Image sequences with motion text
_ _ _ _ _ _ _
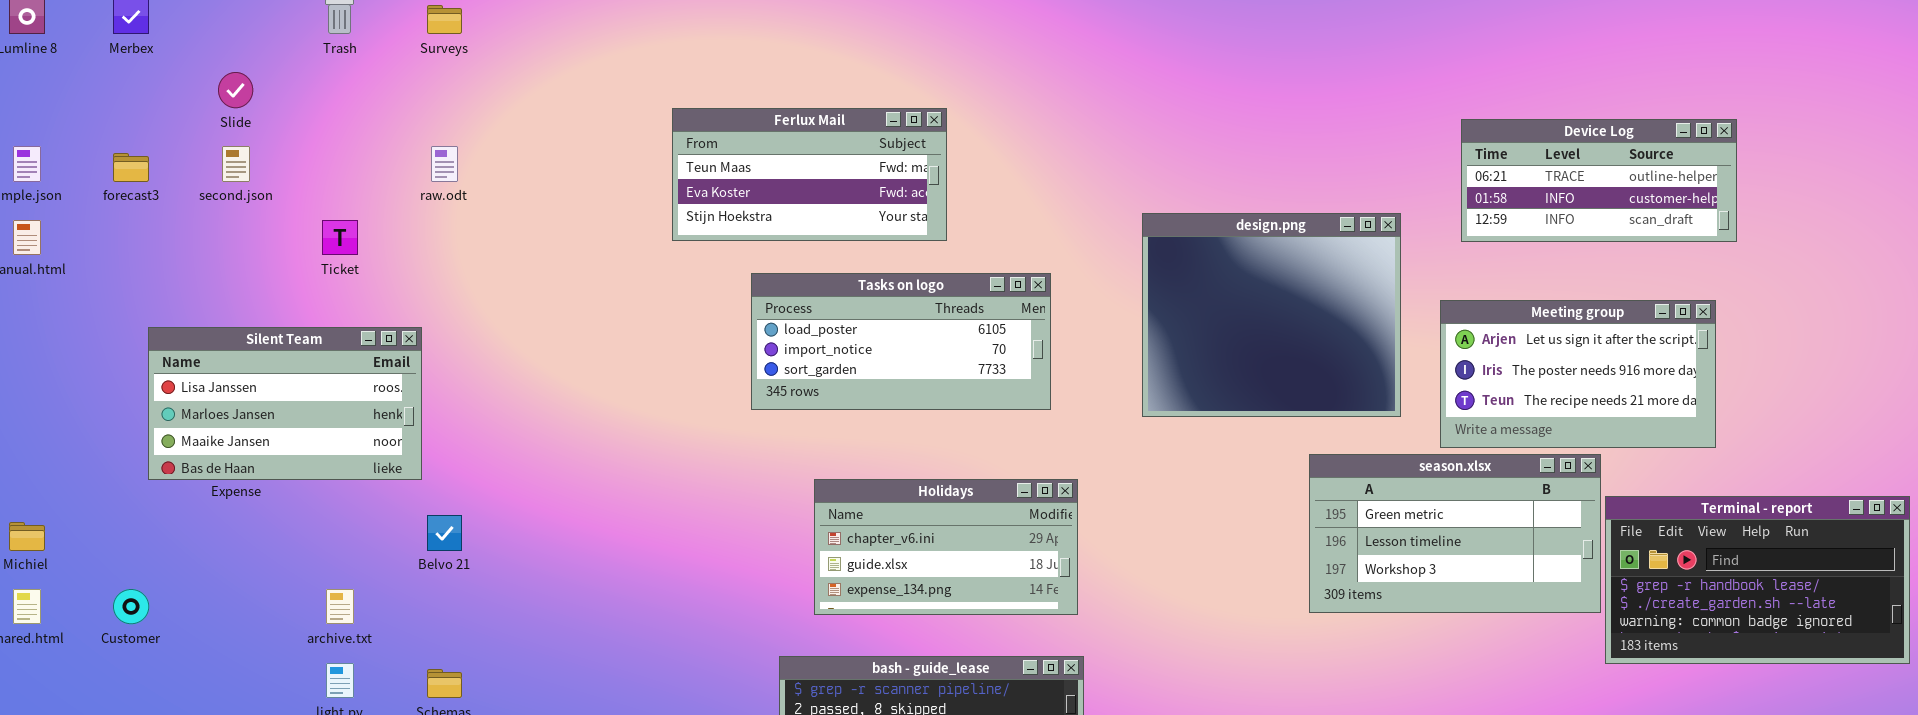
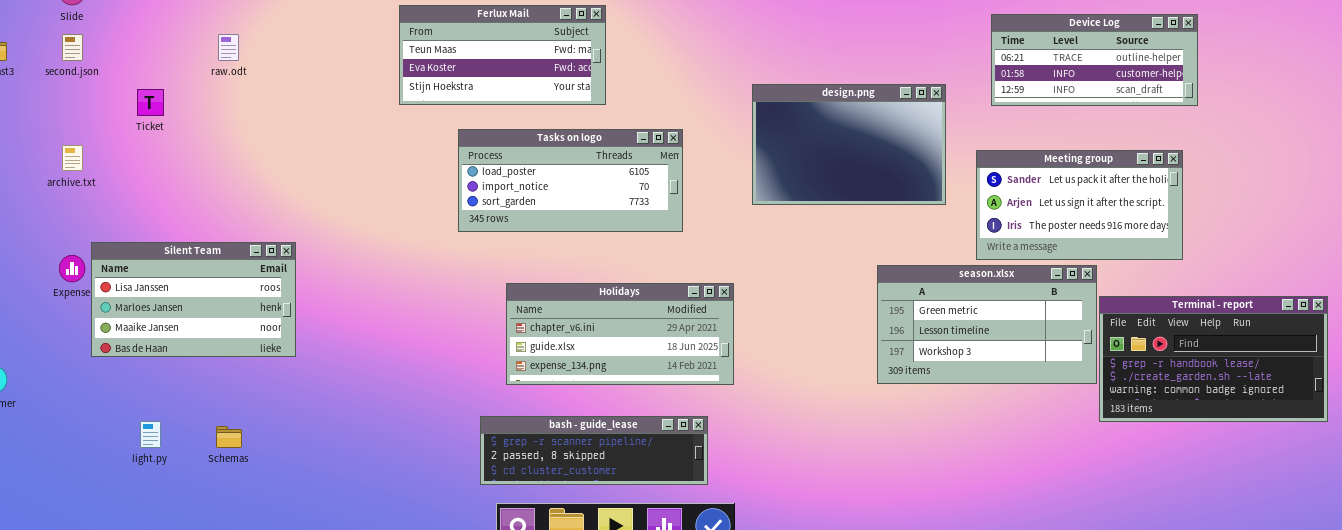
design.png: [1142,213,1401,417] -> [752,84,946,205], resized
Meeting group: [1440,300,1716,448] -> [976,150,1183,260], scrolled up 1 row
Silent Team: [148,327,422,480] -> [91,242,296,357], moved
Holidays: [814,479,1078,615] -> [506,283,734,385], resized
archive.txt: [326,589,354,624] -> [62,145,83,171], moved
_ _ _ _ _ _ _
Quote the data above in full and without alteration; skip the pictures.

design.png: [1142,213,1401,417] -> [752,84,946,205], resized
Meeting group: [1440,300,1716,448] -> [976,150,1183,260], scrolled up 1 row
Silent Team: [148,327,422,480] -> [91,242,296,357], moved
Holidays: [814,479,1078,615] -> [506,283,734,385], resized
archive.txt: [326,589,354,624] -> [62,145,83,171], moved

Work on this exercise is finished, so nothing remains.